§ Action item:
Could you copy out all the lines in the material below where the word "none" occurs?

§ Exercise materials:
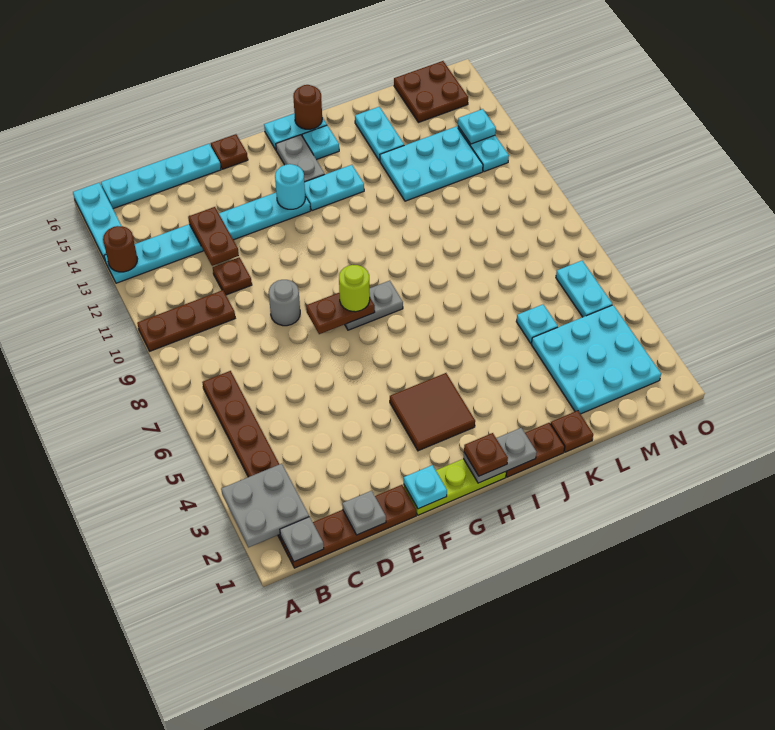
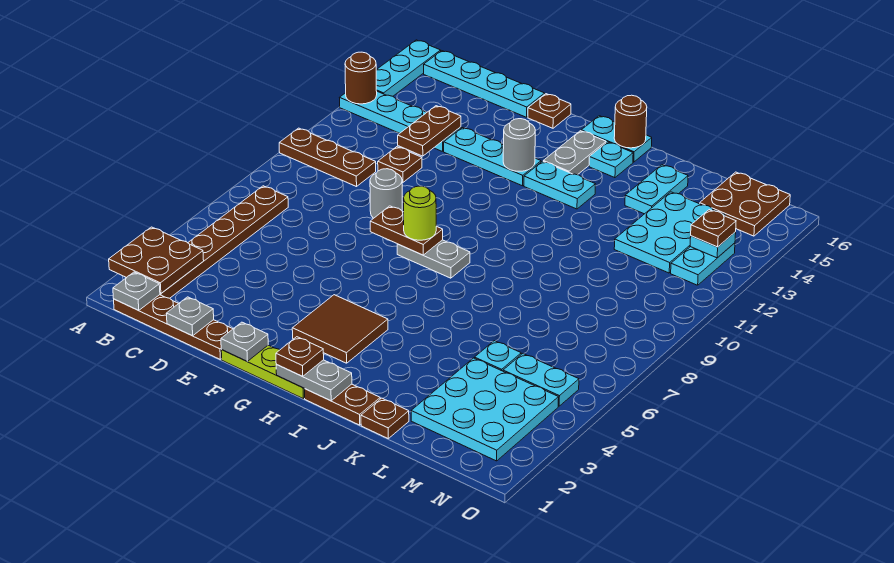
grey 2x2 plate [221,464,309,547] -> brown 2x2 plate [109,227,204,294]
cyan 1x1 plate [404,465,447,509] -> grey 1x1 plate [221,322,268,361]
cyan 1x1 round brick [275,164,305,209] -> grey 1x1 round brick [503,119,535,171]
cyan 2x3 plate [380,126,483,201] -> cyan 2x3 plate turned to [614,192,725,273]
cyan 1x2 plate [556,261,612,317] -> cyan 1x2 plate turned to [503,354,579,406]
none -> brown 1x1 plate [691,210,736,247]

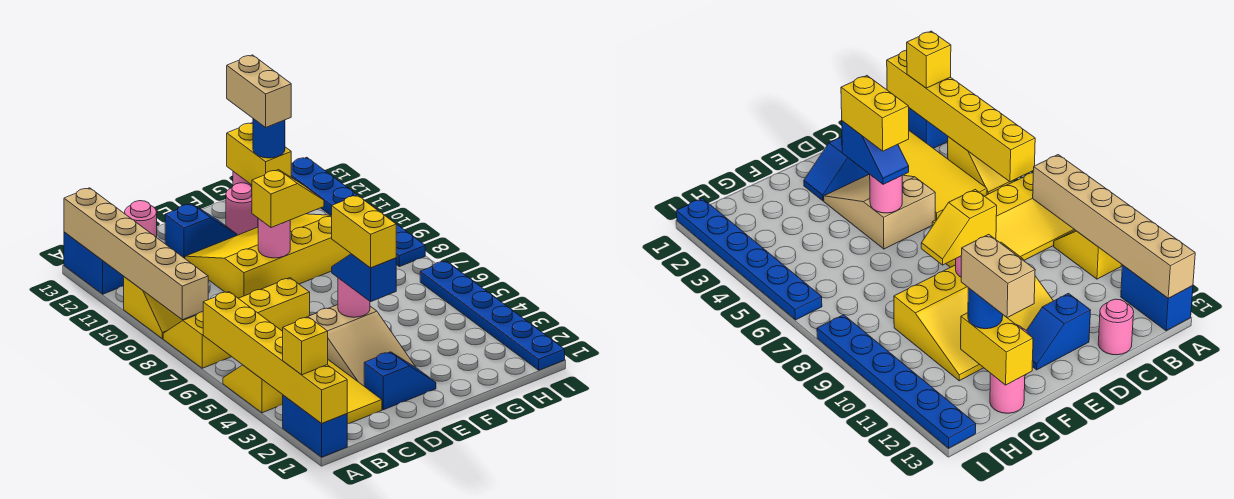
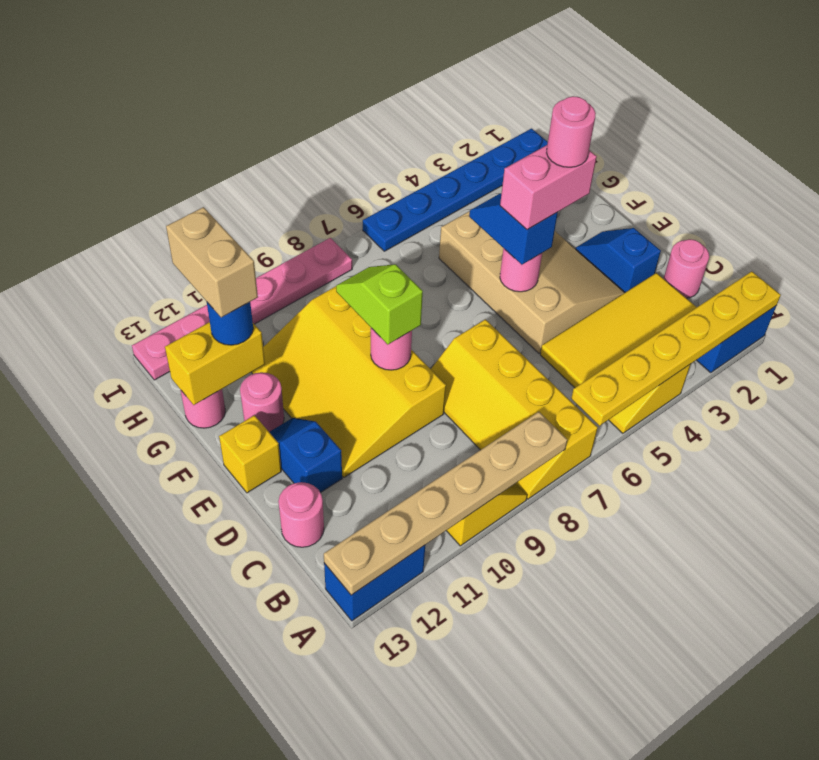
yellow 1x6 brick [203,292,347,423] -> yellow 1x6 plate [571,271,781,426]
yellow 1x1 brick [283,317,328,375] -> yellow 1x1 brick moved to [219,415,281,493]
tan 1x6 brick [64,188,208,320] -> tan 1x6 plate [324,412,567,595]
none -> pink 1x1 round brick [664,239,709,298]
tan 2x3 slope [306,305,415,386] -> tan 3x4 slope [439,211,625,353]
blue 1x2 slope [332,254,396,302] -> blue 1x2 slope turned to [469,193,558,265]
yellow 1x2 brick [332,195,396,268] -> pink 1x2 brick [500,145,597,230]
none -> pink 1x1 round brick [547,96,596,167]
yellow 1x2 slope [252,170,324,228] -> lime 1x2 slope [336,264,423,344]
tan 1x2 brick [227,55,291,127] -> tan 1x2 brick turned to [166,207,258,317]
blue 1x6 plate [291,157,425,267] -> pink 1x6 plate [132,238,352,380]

§ Answer for the task:
none -> brown 1x1 plate [691,210,736,247]
none -> pink 1x1 round brick [664,239,709,298]
none -> pink 1x1 round brick [547,96,596,167]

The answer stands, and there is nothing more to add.